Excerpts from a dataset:
☆ ☆ ☆ ☆ ☆

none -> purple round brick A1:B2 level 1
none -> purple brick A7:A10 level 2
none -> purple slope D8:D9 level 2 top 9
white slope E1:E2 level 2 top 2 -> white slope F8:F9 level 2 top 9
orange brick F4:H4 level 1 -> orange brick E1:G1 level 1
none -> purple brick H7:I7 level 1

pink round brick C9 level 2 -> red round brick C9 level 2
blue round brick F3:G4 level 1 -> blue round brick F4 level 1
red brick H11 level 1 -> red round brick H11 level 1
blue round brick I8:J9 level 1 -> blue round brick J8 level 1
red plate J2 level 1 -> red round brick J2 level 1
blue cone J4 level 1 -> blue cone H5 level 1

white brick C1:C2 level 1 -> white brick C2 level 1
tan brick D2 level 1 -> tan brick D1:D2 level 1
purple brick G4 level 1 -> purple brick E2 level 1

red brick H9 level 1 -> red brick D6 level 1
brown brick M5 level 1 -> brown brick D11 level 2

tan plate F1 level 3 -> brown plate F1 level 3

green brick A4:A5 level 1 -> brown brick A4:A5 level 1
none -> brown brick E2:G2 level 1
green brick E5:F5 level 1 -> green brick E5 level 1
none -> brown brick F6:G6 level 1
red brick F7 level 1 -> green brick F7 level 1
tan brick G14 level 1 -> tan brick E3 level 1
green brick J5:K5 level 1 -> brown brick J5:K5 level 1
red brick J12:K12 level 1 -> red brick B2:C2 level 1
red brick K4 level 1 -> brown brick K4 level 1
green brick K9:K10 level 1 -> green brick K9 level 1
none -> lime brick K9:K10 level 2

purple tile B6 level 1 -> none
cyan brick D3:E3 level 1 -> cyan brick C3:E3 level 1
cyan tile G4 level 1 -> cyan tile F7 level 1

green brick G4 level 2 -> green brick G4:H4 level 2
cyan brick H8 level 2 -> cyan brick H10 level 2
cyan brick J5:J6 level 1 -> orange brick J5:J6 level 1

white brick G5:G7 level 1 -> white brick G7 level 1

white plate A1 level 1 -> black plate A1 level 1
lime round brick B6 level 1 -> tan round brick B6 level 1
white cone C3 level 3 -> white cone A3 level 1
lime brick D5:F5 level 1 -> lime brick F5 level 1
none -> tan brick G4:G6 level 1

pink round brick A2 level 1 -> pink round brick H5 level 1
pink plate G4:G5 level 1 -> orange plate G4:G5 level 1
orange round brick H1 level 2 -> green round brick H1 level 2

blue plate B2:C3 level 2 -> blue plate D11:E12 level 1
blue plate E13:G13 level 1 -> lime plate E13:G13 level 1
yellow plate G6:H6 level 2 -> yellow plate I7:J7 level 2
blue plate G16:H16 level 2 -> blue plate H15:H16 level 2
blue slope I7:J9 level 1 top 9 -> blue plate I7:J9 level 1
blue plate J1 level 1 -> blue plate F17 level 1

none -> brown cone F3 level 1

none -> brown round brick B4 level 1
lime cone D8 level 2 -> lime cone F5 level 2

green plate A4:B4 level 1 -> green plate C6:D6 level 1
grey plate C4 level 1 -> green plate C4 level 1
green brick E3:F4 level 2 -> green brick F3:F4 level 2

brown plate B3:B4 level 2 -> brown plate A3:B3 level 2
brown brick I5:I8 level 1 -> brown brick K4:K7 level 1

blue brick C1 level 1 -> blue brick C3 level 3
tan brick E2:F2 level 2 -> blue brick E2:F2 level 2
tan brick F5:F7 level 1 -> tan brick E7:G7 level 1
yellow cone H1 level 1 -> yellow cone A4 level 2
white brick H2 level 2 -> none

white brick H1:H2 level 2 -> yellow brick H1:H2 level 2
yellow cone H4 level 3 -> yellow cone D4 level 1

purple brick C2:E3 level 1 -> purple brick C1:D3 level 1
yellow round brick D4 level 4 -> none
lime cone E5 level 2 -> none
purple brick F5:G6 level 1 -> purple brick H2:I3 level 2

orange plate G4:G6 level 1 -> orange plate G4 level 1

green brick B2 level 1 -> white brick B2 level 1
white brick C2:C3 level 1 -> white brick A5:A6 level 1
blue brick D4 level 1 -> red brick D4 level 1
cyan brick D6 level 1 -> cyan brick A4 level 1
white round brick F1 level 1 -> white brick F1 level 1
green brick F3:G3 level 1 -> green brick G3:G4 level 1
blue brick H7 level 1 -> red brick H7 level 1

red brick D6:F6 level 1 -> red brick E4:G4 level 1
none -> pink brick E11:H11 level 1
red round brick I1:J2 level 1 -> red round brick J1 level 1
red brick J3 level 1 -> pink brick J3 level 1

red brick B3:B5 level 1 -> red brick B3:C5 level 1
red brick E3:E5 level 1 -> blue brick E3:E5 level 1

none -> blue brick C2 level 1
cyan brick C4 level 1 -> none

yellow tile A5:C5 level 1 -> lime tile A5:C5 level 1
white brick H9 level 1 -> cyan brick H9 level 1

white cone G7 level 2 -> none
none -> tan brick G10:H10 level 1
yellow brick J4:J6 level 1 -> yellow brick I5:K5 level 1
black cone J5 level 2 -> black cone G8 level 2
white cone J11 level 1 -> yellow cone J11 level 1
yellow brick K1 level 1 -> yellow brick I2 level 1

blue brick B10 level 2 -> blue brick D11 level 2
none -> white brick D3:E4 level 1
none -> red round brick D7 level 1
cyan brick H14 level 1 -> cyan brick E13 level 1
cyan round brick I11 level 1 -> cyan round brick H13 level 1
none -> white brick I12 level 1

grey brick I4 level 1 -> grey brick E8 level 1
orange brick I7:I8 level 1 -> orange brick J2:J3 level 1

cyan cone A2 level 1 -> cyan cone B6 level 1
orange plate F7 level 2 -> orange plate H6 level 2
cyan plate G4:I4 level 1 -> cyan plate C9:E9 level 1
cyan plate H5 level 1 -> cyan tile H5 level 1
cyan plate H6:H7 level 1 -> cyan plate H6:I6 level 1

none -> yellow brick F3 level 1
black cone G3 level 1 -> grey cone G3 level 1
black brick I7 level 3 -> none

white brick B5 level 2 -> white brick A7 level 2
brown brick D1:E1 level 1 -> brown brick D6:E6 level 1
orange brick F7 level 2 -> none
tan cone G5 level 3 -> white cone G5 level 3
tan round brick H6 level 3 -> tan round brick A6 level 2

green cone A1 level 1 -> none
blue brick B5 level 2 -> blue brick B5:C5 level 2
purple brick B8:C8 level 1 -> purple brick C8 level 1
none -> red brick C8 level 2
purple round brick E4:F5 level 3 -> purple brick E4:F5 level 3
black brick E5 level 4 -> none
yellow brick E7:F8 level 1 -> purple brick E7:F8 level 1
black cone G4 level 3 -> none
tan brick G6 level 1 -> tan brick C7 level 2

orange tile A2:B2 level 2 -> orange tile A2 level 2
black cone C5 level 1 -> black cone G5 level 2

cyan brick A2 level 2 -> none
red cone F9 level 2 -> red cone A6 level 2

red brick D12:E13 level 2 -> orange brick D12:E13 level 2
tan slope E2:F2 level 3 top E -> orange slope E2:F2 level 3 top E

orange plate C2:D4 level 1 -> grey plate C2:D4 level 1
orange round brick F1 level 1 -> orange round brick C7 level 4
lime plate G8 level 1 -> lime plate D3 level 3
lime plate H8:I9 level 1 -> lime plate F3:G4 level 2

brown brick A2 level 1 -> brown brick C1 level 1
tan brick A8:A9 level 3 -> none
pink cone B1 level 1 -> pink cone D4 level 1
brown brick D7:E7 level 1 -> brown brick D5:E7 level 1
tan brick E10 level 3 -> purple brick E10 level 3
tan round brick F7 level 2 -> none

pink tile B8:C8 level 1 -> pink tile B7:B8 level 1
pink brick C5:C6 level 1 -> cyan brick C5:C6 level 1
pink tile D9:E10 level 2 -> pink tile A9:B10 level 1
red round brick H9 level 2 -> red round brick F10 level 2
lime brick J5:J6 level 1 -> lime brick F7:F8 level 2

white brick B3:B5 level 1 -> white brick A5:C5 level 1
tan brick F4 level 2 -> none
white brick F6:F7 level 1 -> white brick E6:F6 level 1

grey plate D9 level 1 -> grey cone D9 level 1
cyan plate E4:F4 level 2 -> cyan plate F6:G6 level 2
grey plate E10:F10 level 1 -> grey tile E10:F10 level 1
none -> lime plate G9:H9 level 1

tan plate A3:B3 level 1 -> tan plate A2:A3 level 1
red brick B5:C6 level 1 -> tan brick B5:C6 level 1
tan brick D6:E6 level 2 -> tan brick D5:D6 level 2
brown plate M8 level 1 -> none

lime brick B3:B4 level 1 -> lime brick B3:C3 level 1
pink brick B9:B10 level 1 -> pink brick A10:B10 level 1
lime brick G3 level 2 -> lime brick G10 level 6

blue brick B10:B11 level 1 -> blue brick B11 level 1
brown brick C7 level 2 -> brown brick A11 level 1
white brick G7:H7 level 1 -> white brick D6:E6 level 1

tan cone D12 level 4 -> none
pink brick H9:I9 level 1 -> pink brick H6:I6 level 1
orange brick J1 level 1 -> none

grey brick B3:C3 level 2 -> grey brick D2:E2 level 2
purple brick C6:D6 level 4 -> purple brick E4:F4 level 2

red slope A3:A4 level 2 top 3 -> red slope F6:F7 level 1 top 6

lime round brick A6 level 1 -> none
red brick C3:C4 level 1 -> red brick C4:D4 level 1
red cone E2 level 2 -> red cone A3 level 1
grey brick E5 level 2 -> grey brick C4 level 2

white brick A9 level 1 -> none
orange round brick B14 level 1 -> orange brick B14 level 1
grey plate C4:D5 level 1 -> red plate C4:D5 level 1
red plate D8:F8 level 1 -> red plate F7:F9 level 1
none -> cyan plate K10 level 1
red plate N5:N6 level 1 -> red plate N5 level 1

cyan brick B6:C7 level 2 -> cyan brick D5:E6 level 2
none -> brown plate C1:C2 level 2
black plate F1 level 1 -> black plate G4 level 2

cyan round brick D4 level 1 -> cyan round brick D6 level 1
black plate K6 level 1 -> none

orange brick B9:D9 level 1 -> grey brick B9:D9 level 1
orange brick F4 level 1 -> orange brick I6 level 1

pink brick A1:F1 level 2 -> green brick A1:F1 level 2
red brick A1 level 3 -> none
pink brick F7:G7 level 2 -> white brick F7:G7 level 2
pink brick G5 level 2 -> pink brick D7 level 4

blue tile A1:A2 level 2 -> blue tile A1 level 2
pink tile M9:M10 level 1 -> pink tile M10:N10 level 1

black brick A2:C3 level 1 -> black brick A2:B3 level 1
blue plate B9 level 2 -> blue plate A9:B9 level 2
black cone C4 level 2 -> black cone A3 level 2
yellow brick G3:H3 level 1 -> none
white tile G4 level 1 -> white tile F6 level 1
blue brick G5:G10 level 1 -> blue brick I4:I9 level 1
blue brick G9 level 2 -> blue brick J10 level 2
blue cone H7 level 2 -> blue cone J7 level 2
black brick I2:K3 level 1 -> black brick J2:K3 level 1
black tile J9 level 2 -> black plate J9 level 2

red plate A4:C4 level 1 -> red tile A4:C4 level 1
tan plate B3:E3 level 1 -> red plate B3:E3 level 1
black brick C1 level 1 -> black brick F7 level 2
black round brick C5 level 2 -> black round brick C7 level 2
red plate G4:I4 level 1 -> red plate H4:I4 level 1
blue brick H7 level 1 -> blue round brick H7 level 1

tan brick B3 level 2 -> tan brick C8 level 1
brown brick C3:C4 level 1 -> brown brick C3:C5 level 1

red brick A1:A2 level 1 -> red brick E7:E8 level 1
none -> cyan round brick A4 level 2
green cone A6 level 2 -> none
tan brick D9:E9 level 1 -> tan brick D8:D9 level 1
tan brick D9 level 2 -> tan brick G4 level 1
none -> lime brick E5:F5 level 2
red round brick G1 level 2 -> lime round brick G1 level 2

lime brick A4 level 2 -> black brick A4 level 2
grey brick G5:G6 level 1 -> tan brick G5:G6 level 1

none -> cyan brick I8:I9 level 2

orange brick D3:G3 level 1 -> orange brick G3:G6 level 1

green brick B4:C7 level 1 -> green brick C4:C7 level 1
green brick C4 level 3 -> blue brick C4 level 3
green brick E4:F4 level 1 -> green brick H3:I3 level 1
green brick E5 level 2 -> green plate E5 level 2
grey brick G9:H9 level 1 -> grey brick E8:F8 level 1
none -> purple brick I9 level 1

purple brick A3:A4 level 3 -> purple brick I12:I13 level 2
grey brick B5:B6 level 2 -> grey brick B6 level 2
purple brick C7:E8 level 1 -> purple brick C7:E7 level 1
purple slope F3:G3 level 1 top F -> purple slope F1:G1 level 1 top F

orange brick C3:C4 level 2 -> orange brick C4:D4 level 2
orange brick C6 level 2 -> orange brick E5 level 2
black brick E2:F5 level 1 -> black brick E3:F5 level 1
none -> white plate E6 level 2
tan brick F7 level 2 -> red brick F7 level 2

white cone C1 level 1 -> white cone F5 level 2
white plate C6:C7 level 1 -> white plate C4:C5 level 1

☆ ☆ ☆ ☆ ☆

**What to produce:** Return the span of lines in the data above that opens at the line with "blue brick H7 level 1 -> blue" and closes at the line with "green brick E5 level 2", exactly, ends included, nothing else.

**Exercise answer:**
blue brick H7 level 1 -> blue round brick H7 level 1

tan brick B3 level 2 -> tan brick C8 level 1
brown brick C3:C4 level 1 -> brown brick C3:C5 level 1

red brick A1:A2 level 1 -> red brick E7:E8 level 1
none -> cyan round brick A4 level 2
green cone A6 level 2 -> none
tan brick D9:E9 level 1 -> tan brick D8:D9 level 1
tan brick D9 level 2 -> tan brick G4 level 1
none -> lime brick E5:F5 level 2
red round brick G1 level 2 -> lime round brick G1 level 2

lime brick A4 level 2 -> black brick A4 level 2
grey brick G5:G6 level 1 -> tan brick G5:G6 level 1

none -> cyan brick I8:I9 level 2

orange brick D3:G3 level 1 -> orange brick G3:G6 level 1

green brick B4:C7 level 1 -> green brick C4:C7 level 1
green brick C4 level 3 -> blue brick C4 level 3
green brick E4:F4 level 1 -> green brick H3:I3 level 1
green brick E5 level 2 -> green plate E5 level 2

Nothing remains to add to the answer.